(Saved data entries)
------------------------
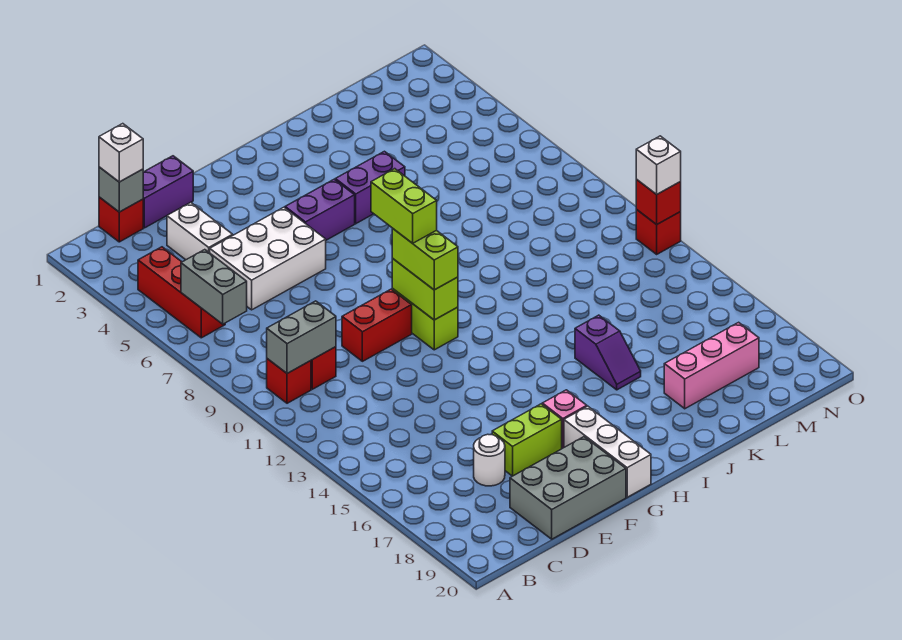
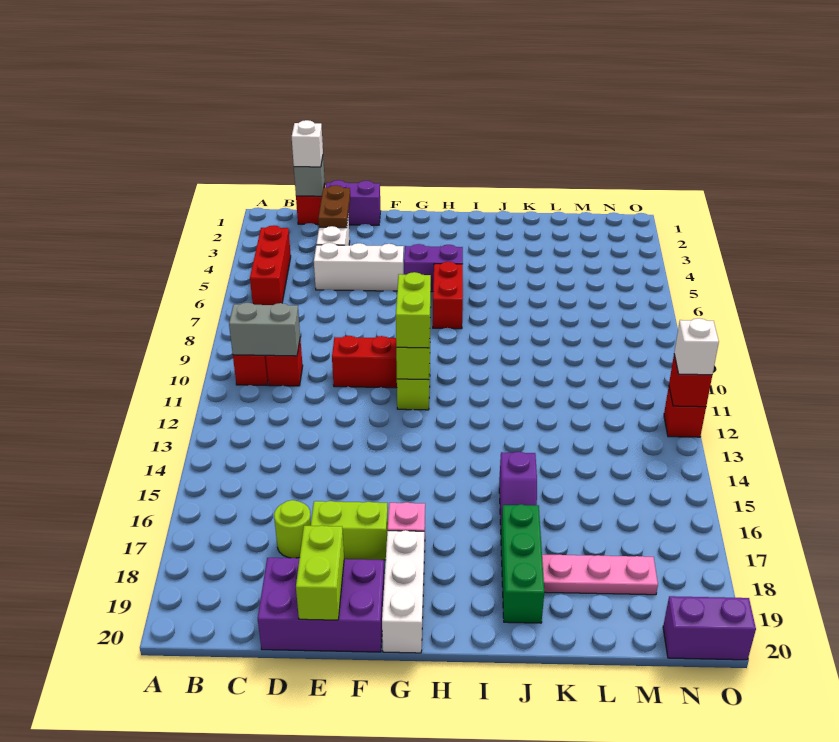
grey brick B6:B7 level 2 -> none
none -> brown plate D2:D3 level 2
white brick D5:F6 level 1 -> white brick D5:F5 level 1
white round brick D17 level 1 -> lime round brick D17 level 1
grey brick D19:F20 level 1 -> purple brick D19:F20 level 1
lime brick G9:G10 level 4 -> lime brick E19:E20 level 2
none -> red brick H6:H7 level 1
purple brick I5:J5 level 1 -> purple brick N20:O20 level 1
none -> green brick J17:J19 level 1
pink brick K18:M18 level 1 -> pink plate K18:M18 level 1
------------------------
Exercise requirements:
Go through the entries above and pull out each line with "white" in it.

Result of the exercise:
white brick D5:F6 level 1 -> white brick D5:F5 level 1
white round brick D17 level 1 -> lime round brick D17 level 1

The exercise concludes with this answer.